**Task**
Could every line of the data be copied out once more, exactly?

[Object state change records]
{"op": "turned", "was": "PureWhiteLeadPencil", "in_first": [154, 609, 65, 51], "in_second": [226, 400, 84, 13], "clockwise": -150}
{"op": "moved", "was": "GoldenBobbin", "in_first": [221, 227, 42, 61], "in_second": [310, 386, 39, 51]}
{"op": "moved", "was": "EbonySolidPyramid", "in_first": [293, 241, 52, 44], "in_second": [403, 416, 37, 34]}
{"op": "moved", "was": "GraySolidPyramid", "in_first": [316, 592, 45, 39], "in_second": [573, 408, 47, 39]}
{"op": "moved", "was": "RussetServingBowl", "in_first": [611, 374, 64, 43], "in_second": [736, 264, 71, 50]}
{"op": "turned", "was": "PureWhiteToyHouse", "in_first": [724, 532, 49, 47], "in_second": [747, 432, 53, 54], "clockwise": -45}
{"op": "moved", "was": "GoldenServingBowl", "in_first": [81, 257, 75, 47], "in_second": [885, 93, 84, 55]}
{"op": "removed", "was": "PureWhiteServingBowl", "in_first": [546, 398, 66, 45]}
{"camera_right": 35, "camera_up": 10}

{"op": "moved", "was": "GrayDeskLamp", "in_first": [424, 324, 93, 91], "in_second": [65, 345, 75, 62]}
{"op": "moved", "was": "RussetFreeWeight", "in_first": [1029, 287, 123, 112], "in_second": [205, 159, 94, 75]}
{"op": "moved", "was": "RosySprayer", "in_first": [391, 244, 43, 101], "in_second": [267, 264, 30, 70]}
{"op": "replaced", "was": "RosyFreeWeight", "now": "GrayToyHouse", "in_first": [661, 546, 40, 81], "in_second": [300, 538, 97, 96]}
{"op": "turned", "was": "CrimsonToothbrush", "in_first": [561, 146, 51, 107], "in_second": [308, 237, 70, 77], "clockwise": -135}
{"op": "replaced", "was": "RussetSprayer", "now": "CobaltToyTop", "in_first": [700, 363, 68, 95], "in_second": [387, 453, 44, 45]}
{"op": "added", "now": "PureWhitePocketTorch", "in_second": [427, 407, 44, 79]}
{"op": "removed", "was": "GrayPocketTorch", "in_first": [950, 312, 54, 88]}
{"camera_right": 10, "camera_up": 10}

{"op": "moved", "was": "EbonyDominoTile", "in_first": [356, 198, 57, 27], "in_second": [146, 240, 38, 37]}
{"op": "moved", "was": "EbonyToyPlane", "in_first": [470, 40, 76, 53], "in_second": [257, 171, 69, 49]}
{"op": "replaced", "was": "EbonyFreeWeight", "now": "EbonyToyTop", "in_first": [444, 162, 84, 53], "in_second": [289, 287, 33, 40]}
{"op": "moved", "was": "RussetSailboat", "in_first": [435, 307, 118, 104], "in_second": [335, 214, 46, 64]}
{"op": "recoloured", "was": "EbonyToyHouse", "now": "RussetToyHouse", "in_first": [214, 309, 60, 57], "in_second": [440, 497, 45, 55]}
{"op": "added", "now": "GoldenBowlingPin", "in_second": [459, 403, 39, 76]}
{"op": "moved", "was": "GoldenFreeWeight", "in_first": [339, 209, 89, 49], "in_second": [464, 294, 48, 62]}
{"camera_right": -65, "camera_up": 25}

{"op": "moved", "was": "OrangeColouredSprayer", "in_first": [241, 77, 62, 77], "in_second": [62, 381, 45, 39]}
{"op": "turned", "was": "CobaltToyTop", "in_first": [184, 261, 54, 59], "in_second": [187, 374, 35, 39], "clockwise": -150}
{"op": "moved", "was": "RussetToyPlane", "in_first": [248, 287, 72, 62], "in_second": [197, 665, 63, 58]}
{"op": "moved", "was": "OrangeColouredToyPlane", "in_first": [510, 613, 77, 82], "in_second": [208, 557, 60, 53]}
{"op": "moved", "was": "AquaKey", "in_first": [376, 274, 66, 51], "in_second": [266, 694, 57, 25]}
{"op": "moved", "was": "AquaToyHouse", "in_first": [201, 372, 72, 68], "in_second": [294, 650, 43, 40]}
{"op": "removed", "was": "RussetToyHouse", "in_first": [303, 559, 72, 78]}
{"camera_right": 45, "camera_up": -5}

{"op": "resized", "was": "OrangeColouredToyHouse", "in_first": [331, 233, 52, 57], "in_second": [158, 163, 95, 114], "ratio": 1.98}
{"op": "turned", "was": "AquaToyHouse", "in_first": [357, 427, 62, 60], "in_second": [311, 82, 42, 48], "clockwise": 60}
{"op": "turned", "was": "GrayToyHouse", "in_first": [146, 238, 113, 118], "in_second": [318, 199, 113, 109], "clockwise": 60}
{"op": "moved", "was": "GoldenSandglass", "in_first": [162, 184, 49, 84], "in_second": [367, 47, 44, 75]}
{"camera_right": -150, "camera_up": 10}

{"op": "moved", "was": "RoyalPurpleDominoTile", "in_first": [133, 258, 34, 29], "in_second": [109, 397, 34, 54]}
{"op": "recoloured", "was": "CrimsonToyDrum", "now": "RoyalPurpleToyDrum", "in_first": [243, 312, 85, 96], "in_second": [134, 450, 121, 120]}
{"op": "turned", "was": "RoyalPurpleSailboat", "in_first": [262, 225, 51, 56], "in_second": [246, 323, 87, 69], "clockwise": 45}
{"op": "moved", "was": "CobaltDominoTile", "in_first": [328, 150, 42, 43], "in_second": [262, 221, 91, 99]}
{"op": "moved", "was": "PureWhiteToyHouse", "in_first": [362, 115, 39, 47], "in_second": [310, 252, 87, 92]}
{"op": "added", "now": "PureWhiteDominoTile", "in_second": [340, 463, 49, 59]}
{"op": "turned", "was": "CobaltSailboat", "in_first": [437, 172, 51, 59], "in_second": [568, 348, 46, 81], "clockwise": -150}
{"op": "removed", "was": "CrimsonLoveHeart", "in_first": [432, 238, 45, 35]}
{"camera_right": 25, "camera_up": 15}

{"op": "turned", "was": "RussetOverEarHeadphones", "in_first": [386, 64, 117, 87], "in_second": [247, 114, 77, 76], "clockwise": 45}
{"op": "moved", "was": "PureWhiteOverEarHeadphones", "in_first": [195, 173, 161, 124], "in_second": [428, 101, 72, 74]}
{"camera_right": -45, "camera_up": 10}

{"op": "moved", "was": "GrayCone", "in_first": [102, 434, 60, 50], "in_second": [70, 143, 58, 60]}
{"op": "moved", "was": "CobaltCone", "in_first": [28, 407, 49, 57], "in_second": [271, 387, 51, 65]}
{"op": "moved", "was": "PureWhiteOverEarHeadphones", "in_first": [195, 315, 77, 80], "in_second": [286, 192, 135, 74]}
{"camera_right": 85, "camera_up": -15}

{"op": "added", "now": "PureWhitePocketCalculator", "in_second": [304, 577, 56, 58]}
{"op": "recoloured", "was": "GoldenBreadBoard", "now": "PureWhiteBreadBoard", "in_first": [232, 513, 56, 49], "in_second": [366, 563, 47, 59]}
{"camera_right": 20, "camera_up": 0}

**Answer box**
{"op": "turned", "was": "PureWhiteLeadPencil", "in_first": [154, 609, 65, 51], "in_second": [226, 400, 84, 13], "clockwise": -150}
{"op": "moved", "was": "GoldenBobbin", "in_first": [221, 227, 42, 61], "in_second": [310, 386, 39, 51]}
{"op": "moved", "was": "EbonySolidPyramid", "in_first": [293, 241, 52, 44], "in_second": [403, 416, 37, 34]}
{"op": "moved", "was": "GraySolidPyramid", "in_first": [316, 592, 45, 39], "in_second": [573, 408, 47, 39]}
{"op": "moved", "was": "RussetServingBowl", "in_first": [611, 374, 64, 43], "in_second": [736, 264, 71, 50]}
{"op": "turned", "was": "PureWhiteToyHouse", "in_first": [724, 532, 49, 47], "in_second": [747, 432, 53, 54], "clockwise": -45}
{"op": "moved", "was": "GoldenServingBowl", "in_first": [81, 257, 75, 47], "in_second": [885, 93, 84, 55]}
{"op": "removed", "was": "PureWhiteServingBowl", "in_first": [546, 398, 66, 45]}
{"camera_right": 35, "camera_up": 10}

{"op": "moved", "was": "GrayDeskLamp", "in_first": [424, 324, 93, 91], "in_second": [65, 345, 75, 62]}
{"op": "moved", "was": "RussetFreeWeight", "in_first": [1029, 287, 123, 112], "in_second": [205, 159, 94, 75]}
{"op": "moved", "was": "RosySprayer", "in_first": [391, 244, 43, 101], "in_second": [267, 264, 30, 70]}
{"op": "replaced", "was": "RosyFreeWeight", "now": "GrayToyHouse", "in_first": [661, 546, 40, 81], "in_second": [300, 538, 97, 96]}
{"op": "turned", "was": "CrimsonToothbrush", "in_first": [561, 146, 51, 107], "in_second": [308, 237, 70, 77], "clockwise": -135}
{"op": "replaced", "was": "RussetSprayer", "now": "CobaltToyTop", "in_first": [700, 363, 68, 95], "in_second": [387, 453, 44, 45]}
{"op": "added", "now": "PureWhitePocketTorch", "in_second": [427, 407, 44, 79]}
{"op": "removed", "was": "GrayPocketTorch", "in_first": [950, 312, 54, 88]}
{"camera_right": 10, "camera_up": 10}

{"op": "moved", "was": "EbonyDominoTile", "in_first": [356, 198, 57, 27], "in_second": [146, 240, 38, 37]}
{"op": "moved", "was": "EbonyToyPlane", "in_first": [470, 40, 76, 53], "in_second": [257, 171, 69, 49]}
{"op": "replaced", "was": "EbonyFreeWeight", "now": "EbonyToyTop", "in_first": [444, 162, 84, 53], "in_second": [289, 287, 33, 40]}
{"op": "moved", "was": "RussetSailboat", "in_first": [435, 307, 118, 104], "in_second": [335, 214, 46, 64]}
{"op": "recoloured", "was": "EbonyToyHouse", "now": "RussetToyHouse", "in_first": [214, 309, 60, 57], "in_second": [440, 497, 45, 55]}
{"op": "added", "now": "GoldenBowlingPin", "in_second": [459, 403, 39, 76]}
{"op": "moved", "was": "GoldenFreeWeight", "in_first": [339, 209, 89, 49], "in_second": [464, 294, 48, 62]}
{"camera_right": -65, "camera_up": 25}

{"op": "moved", "was": "OrangeColouredSprayer", "in_first": [241, 77, 62, 77], "in_second": [62, 381, 45, 39]}
{"op": "turned", "was": "CobaltToyTop", "in_first": [184, 261, 54, 59], "in_second": [187, 374, 35, 39], "clockwise": -150}
{"op": "moved", "was": "RussetToyPlane", "in_first": [248, 287, 72, 62], "in_second": [197, 665, 63, 58]}
{"op": "moved", "was": "OrangeColouredToyPlane", "in_first": [510, 613, 77, 82], "in_second": [208, 557, 60, 53]}
{"op": "moved", "was": "AquaKey", "in_first": [376, 274, 66, 51], "in_second": [266, 694, 57, 25]}
{"op": "moved", "was": "AquaToyHouse", "in_first": [201, 372, 72, 68], "in_second": [294, 650, 43, 40]}
{"op": "removed", "was": "RussetToyHouse", "in_first": [303, 559, 72, 78]}
{"camera_right": 45, "camera_up": -5}

{"op": "resized", "was": "OrangeColouredToyHouse", "in_first": [331, 233, 52, 57], "in_second": [158, 163, 95, 114], "ratio": 1.98}
{"op": "turned", "was": "AquaToyHouse", "in_first": [357, 427, 62, 60], "in_second": [311, 82, 42, 48], "clockwise": 60}
{"op": "turned", "was": "GrayToyHouse", "in_first": [146, 238, 113, 118], "in_second": [318, 199, 113, 109], "clockwise": 60}
{"op": "moved", "was": "GoldenSandglass", "in_first": [162, 184, 49, 84], "in_second": [367, 47, 44, 75]}
{"camera_right": -150, "camera_up": 10}

{"op": "moved", "was": "RoyalPurpleDominoTile", "in_first": [133, 258, 34, 29], "in_second": [109, 397, 34, 54]}
{"op": "recoloured", "was": "CrimsonToyDrum", "now": "RoyalPurpleToyDrum", "in_first": [243, 312, 85, 96], "in_second": [134, 450, 121, 120]}
{"op": "turned", "was": "RoyalPurpleSailboat", "in_first": [262, 225, 51, 56], "in_second": [246, 323, 87, 69], "clockwise": 45}
{"op": "moved", "was": "CobaltDominoTile", "in_first": [328, 150, 42, 43], "in_second": [262, 221, 91, 99]}
{"op": "moved", "was": "PureWhiteToyHouse", "in_first": [362, 115, 39, 47], "in_second": [310, 252, 87, 92]}
{"op": "added", "now": "PureWhiteDominoTile", "in_second": [340, 463, 49, 59]}
{"op": "turned", "was": "CobaltSailboat", "in_first": [437, 172, 51, 59], "in_second": [568, 348, 46, 81], "clockwise": -150}
{"op": "removed", "was": "CrimsonLoveHeart", "in_first": [432, 238, 45, 35]}
{"camera_right": 25, "camera_up": 15}

{"op": "turned", "was": "RussetOverEarHeadphones", "in_first": [386, 64, 117, 87], "in_second": [247, 114, 77, 76], "clockwise": 45}
{"op": "moved", "was": "PureWhiteOverEarHeadphones", "in_first": [195, 173, 161, 124], "in_second": [428, 101, 72, 74]}
{"camera_right": -45, "camera_up": 10}

{"op": "moved", "was": "GrayCone", "in_first": [102, 434, 60, 50], "in_second": [70, 143, 58, 60]}
{"op": "moved", "was": "CobaltCone", "in_first": [28, 407, 49, 57], "in_second": [271, 387, 51, 65]}
{"op": "moved", "was": "PureWhiteOverEarHeadphones", "in_first": [195, 315, 77, 80], "in_second": [286, 192, 135, 74]}
{"camera_right": 85, "camera_up": -15}

{"op": "added", "now": "PureWhitePocketCalculator", "in_second": [304, 577, 56, 58]}
{"op": "recoloured", "was": "GoldenBreadBoard", "now": "PureWhiteBreadBoard", "in_first": [232, 513, 56, 49], "in_second": [366, 563, 47, 59]}
{"camera_right": 20, "camera_up": 0}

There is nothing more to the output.